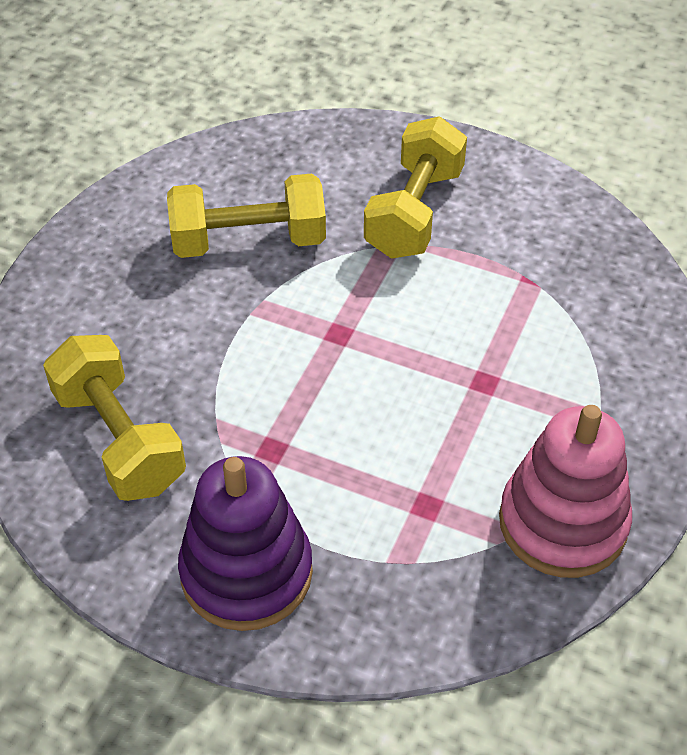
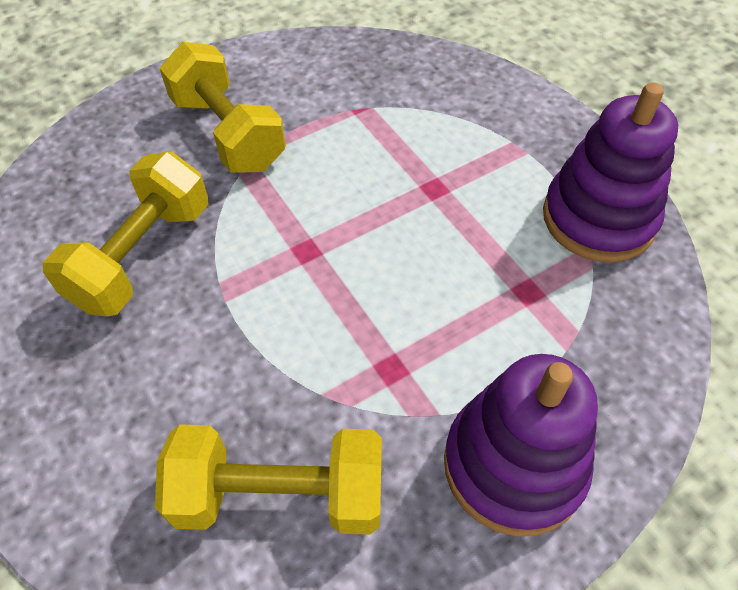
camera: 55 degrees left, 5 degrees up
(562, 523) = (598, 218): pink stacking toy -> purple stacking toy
_ _ _ _
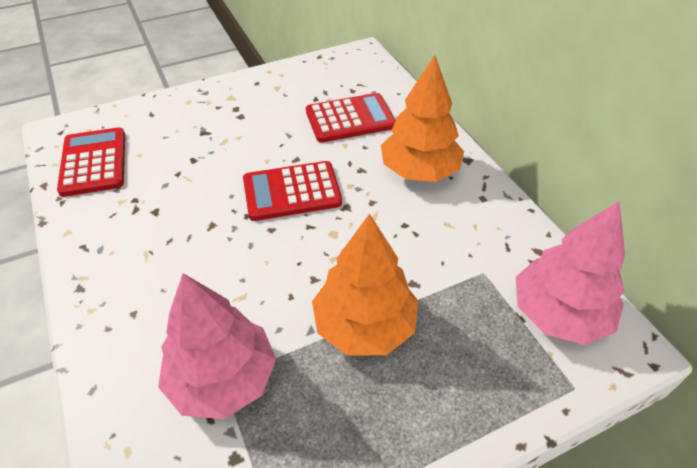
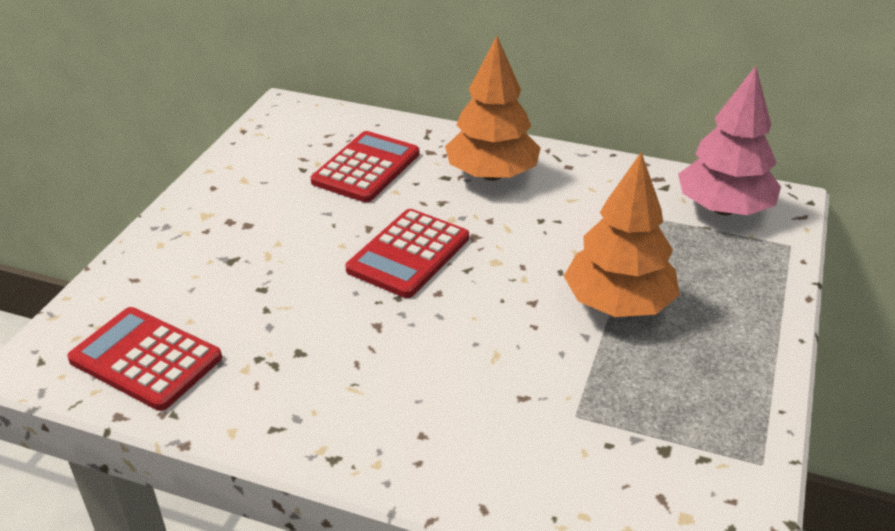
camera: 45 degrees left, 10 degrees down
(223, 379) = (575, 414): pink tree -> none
_ _ _ _
Exercise: What lines in the material above hold the string "left"? List them.

Output of the exercise:
camera: 55 degrees left, 5 degrees up
camera: 45 degrees left, 10 degrees down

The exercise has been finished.